(Before-and-after object lists)
##############################
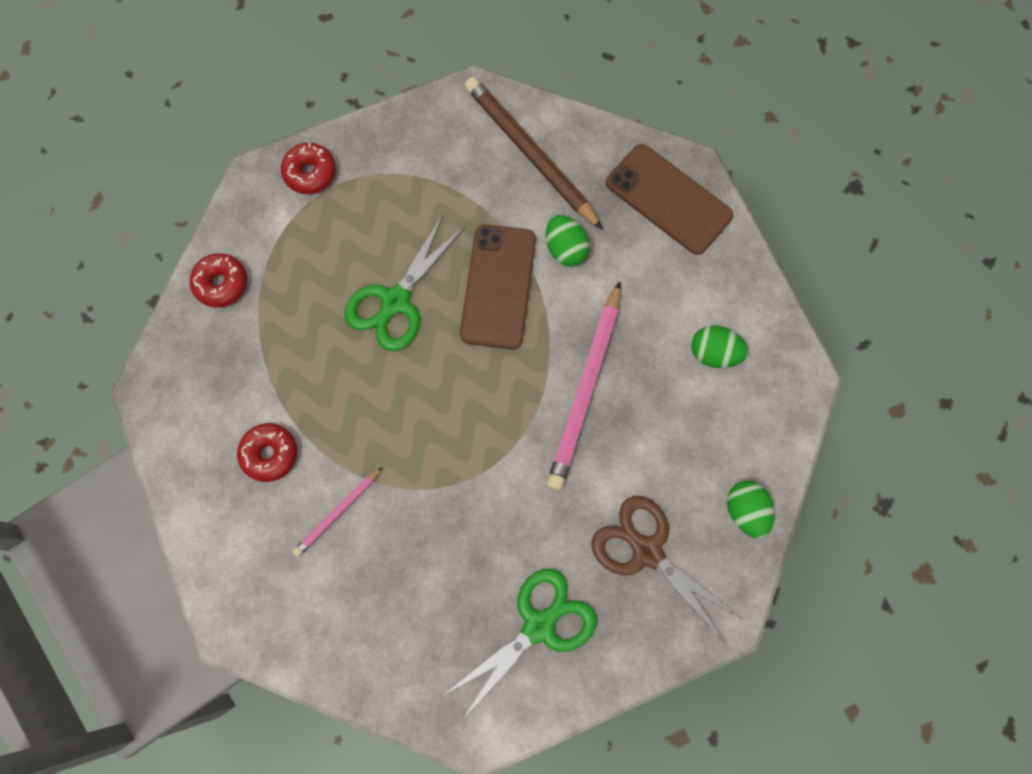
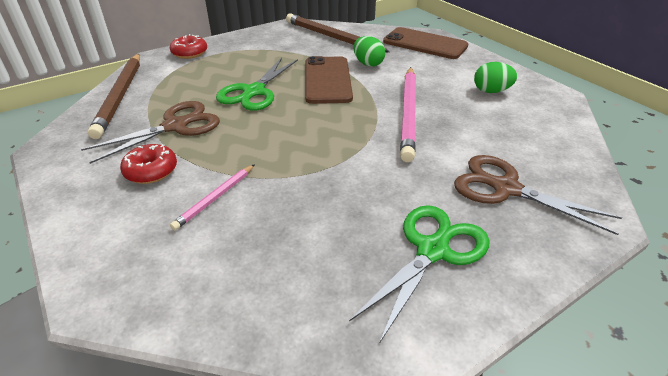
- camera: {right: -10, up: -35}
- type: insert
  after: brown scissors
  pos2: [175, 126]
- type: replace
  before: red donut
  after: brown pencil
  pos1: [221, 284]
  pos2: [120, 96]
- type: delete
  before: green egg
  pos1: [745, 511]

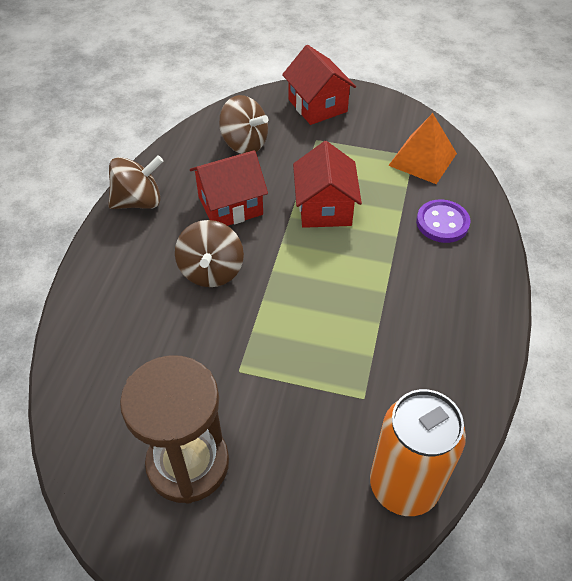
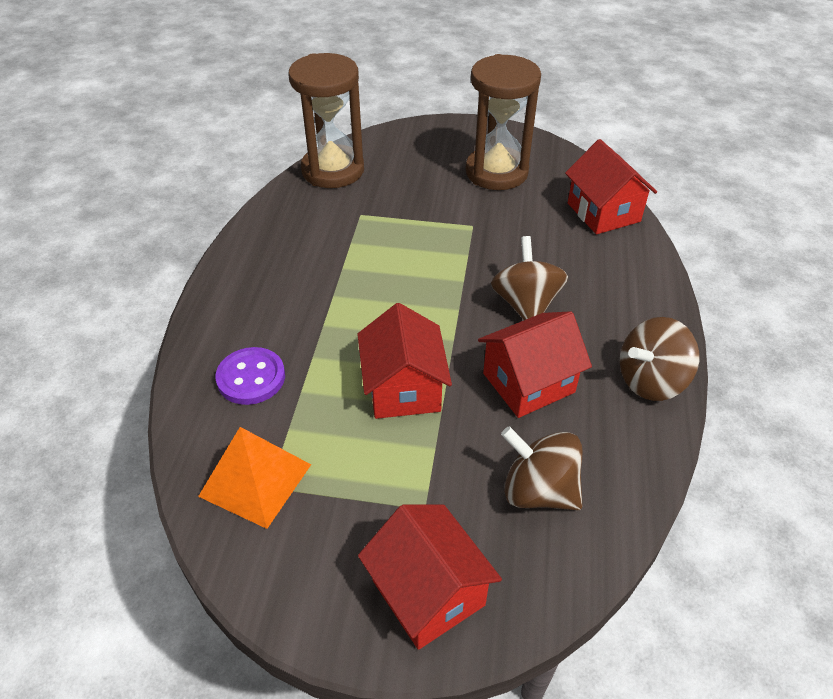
- camera: {right: 175, up: -5}
- type: replace
  before: orange can
  after: brown hourglass
  pos1: [404, 486]
  pos2: [333, 170]
- type: insert
  after: red house
  pos2: [603, 212]

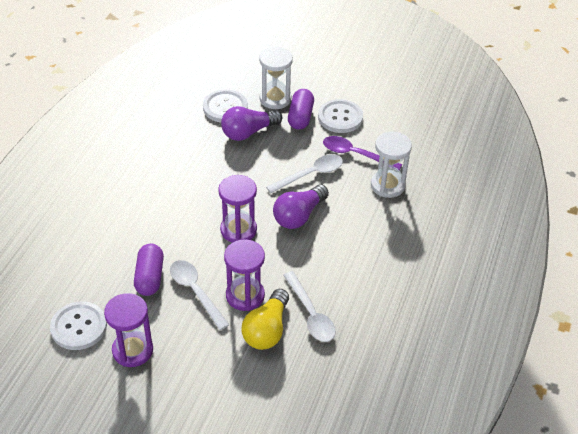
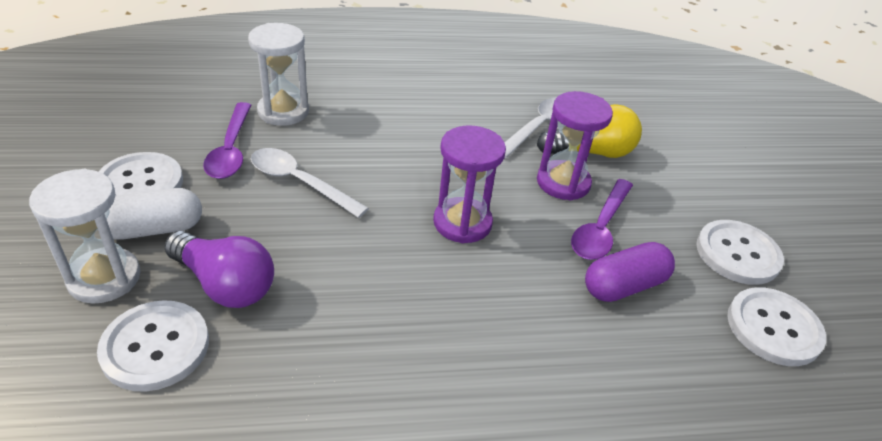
- camera: {right: -120, up: -5}
- type: recolor
  before: purple capsule
  after: white capsule
  pos1: [300, 117]
  pos2: [154, 229]
- type: recolor
  before: white spoon
  after: purple spoon
  pos1: [196, 292]
  pos2: [600, 228]
- type: replace
  before: purple hourglass
  after: white button
  pos1: [132, 350]
  pos2: [737, 254]
- type: delete
  before: purple light bulb
  pos1: [299, 216]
##############################
Check the entries above line by line and return each one containing the word "hourglass".

Output below -
  after: brown hourglass
  before: purple hourglass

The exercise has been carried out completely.